Detected change data
══════════
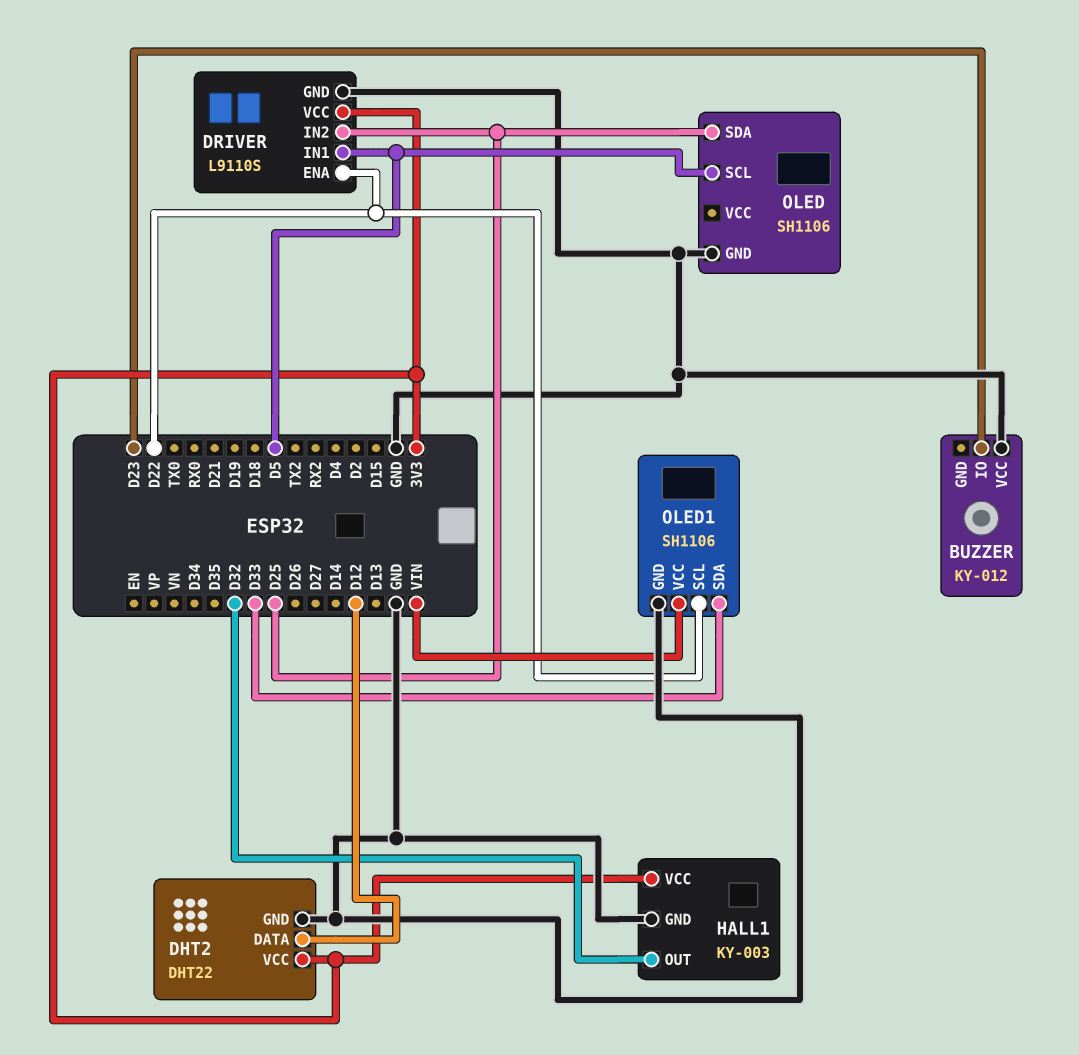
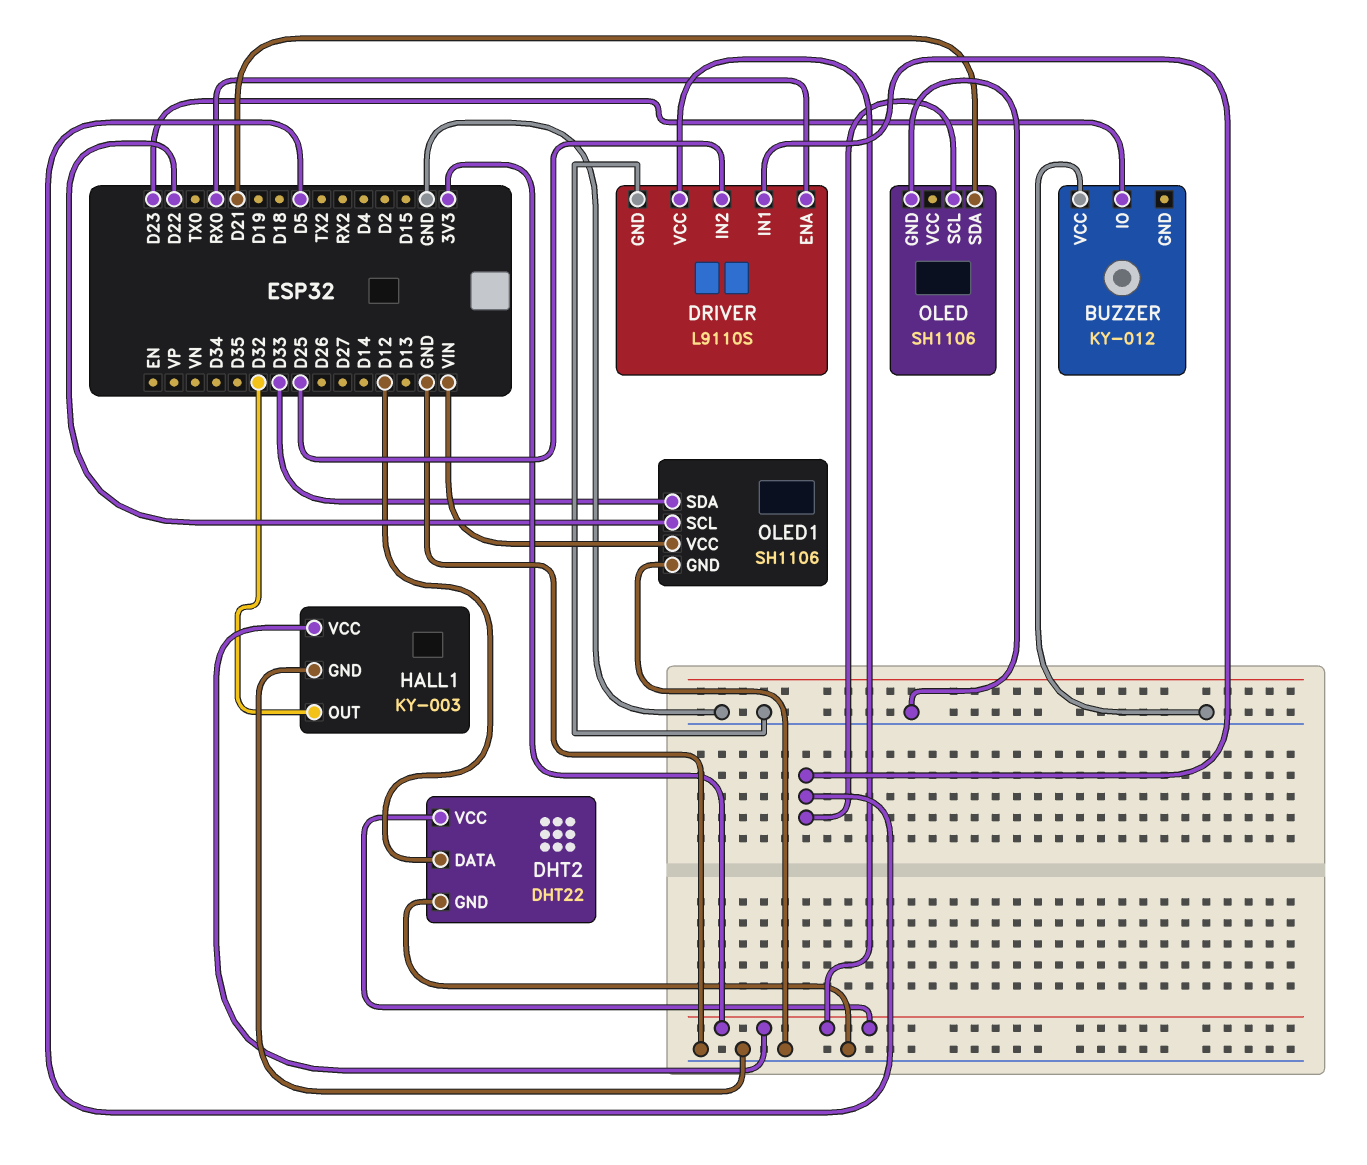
DRIVER pin ENA: D22 -> RX0
OLED pin SDA: D25 -> D21

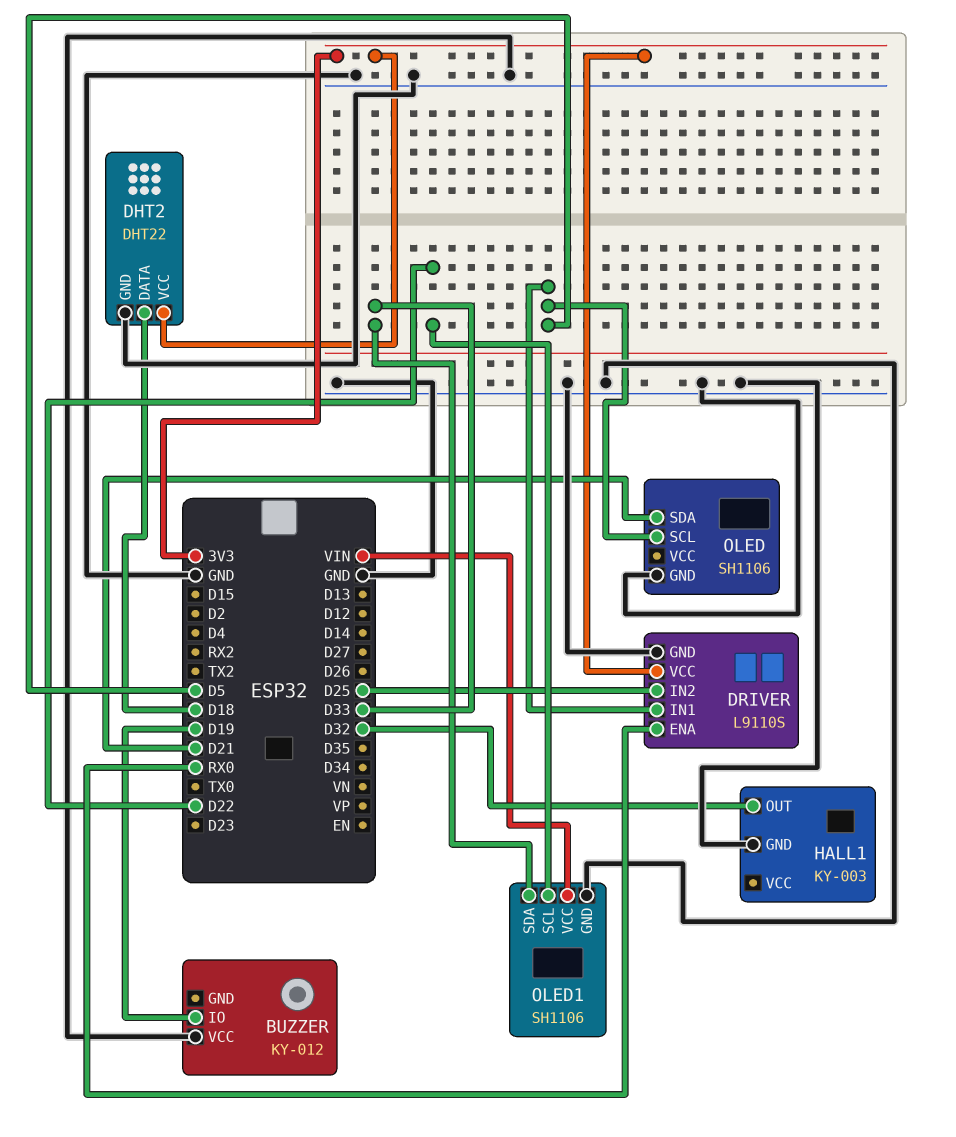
BUZZER pin IO: D23 -> D19
DHT2 pin DATA: D12 -> D18
HALL1 pin VCC: 3V3 -> none

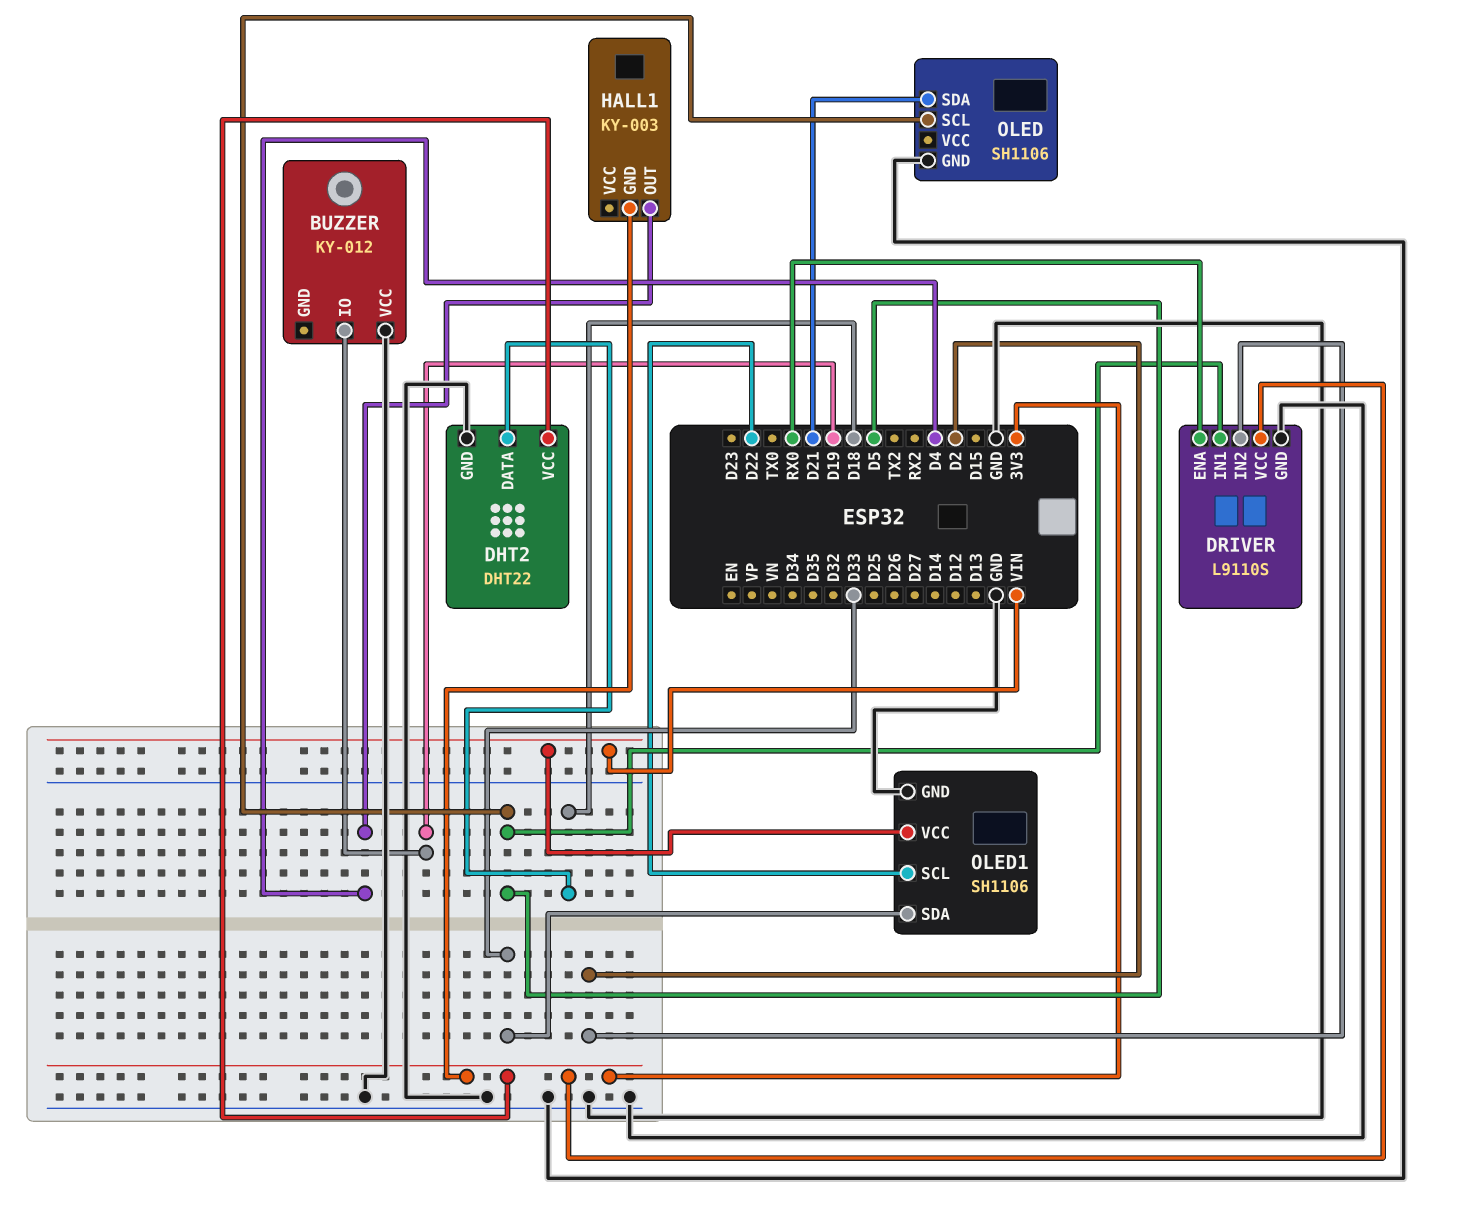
DRIVER pin IN2: D25 -> D2
HALL1 pin GND: GND -> 3V3
HALL1 pin OUT: D32 -> D4

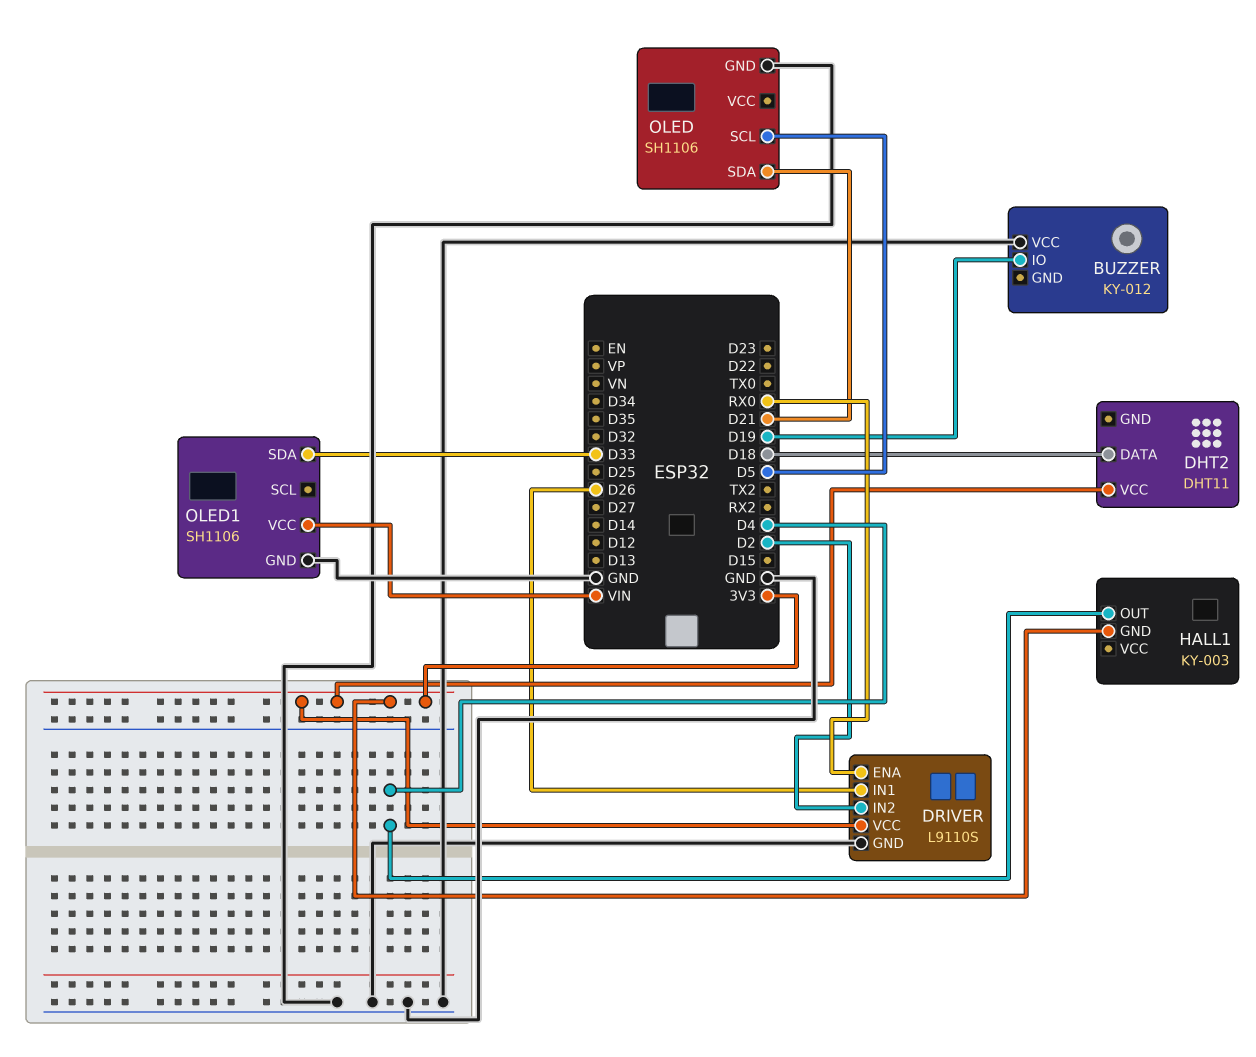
DHT2: DHT22 -> DHT11
DHT2 pin GND: GND -> none
DRIVER pin IN1: D5 -> D26
OLED1 pin SCL: D22 -> none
══════════
Line by line and exactly, reproduce the span from the line with "HALL1 pin OUT: D32 -> D4" through the end of the data above, both ends included, with pictures left out.

HALL1 pin OUT: D32 -> D4

DHT2: DHT22 -> DHT11
DHT2 pin GND: GND -> none
DRIVER pin IN1: D5 -> D26
OLED1 pin SCL: D22 -> none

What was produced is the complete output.